> [Data under study]
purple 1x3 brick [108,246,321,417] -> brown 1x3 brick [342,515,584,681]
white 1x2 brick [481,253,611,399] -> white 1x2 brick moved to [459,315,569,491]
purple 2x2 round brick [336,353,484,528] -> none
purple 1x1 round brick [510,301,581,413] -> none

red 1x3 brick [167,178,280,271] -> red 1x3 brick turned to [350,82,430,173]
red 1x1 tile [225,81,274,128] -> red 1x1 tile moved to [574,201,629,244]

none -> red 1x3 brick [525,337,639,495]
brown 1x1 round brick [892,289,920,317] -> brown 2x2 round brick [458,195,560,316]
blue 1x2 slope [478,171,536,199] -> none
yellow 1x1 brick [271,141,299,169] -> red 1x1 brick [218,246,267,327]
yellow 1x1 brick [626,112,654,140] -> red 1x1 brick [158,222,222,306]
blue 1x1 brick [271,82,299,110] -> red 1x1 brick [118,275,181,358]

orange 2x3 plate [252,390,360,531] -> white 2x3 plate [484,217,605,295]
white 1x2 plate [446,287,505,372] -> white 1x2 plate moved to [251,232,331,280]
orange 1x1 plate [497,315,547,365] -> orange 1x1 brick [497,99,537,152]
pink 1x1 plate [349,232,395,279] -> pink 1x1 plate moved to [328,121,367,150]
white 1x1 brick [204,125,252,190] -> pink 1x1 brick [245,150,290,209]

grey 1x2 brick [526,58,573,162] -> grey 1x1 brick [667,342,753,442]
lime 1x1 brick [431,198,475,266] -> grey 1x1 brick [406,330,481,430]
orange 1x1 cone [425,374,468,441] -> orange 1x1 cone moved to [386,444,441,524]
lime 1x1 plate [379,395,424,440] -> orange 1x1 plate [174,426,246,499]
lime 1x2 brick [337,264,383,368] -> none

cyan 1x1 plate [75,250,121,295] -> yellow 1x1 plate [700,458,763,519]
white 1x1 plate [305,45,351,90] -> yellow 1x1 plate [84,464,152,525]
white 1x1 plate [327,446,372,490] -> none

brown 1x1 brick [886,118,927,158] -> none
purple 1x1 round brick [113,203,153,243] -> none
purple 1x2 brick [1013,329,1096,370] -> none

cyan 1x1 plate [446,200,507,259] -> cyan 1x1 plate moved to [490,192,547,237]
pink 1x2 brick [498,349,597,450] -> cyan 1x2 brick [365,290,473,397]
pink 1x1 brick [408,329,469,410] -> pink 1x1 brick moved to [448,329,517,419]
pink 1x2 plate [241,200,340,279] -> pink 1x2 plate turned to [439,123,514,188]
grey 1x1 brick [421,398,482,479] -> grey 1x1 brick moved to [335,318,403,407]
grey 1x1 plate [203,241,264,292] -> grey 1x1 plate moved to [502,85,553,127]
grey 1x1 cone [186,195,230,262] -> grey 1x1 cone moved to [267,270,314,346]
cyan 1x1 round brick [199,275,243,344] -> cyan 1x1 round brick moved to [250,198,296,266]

> [Job] The answer must restate each entry word for word.

> [Response to the task]
purple 1x3 brick [108,246,321,417] -> brown 1x3 brick [342,515,584,681]
white 1x2 brick [481,253,611,399] -> white 1x2 brick moved to [459,315,569,491]
purple 2x2 round brick [336,353,484,528] -> none
purple 1x1 round brick [510,301,581,413] -> none

red 1x3 brick [167,178,280,271] -> red 1x3 brick turned to [350,82,430,173]
red 1x1 tile [225,81,274,128] -> red 1x1 tile moved to [574,201,629,244]

none -> red 1x3 brick [525,337,639,495]
brown 1x1 round brick [892,289,920,317] -> brown 2x2 round brick [458,195,560,316]
blue 1x2 slope [478,171,536,199] -> none
yellow 1x1 brick [271,141,299,169] -> red 1x1 brick [218,246,267,327]
yellow 1x1 brick [626,112,654,140] -> red 1x1 brick [158,222,222,306]
blue 1x1 brick [271,82,299,110] -> red 1x1 brick [118,275,181,358]

orange 2x3 plate [252,390,360,531] -> white 2x3 plate [484,217,605,295]
white 1x2 plate [446,287,505,372] -> white 1x2 plate moved to [251,232,331,280]
orange 1x1 plate [497,315,547,365] -> orange 1x1 brick [497,99,537,152]
pink 1x1 plate [349,232,395,279] -> pink 1x1 plate moved to [328,121,367,150]
white 1x1 brick [204,125,252,190] -> pink 1x1 brick [245,150,290,209]

grey 1x2 brick [526,58,573,162] -> grey 1x1 brick [667,342,753,442]
lime 1x1 brick [431,198,475,266] -> grey 1x1 brick [406,330,481,430]
orange 1x1 cone [425,374,468,441] -> orange 1x1 cone moved to [386,444,441,524]
lime 1x1 plate [379,395,424,440] -> orange 1x1 plate [174,426,246,499]
lime 1x2 brick [337,264,383,368] -> none

cyan 1x1 plate [75,250,121,295] -> yellow 1x1 plate [700,458,763,519]
white 1x1 plate [305,45,351,90] -> yellow 1x1 plate [84,464,152,525]
white 1x1 plate [327,446,372,490] -> none

brown 1x1 brick [886,118,927,158] -> none
purple 1x1 round brick [113,203,153,243] -> none
purple 1x2 brick [1013,329,1096,370] -> none

cyan 1x1 plate [446,200,507,259] -> cyan 1x1 plate moved to [490,192,547,237]
pink 1x2 brick [498,349,597,450] -> cyan 1x2 brick [365,290,473,397]
pink 1x1 brick [408,329,469,410] -> pink 1x1 brick moved to [448,329,517,419]
pink 1x2 plate [241,200,340,279] -> pink 1x2 plate turned to [439,123,514,188]
grey 1x1 brick [421,398,482,479] -> grey 1x1 brick moved to [335,318,403,407]
grey 1x1 plate [203,241,264,292] -> grey 1x1 plate moved to [502,85,553,127]
grey 1x1 cone [186,195,230,262] -> grey 1x1 cone moved to [267,270,314,346]
cyan 1x1 round brick [199,275,243,344] -> cyan 1x1 round brick moved to [250,198,296,266]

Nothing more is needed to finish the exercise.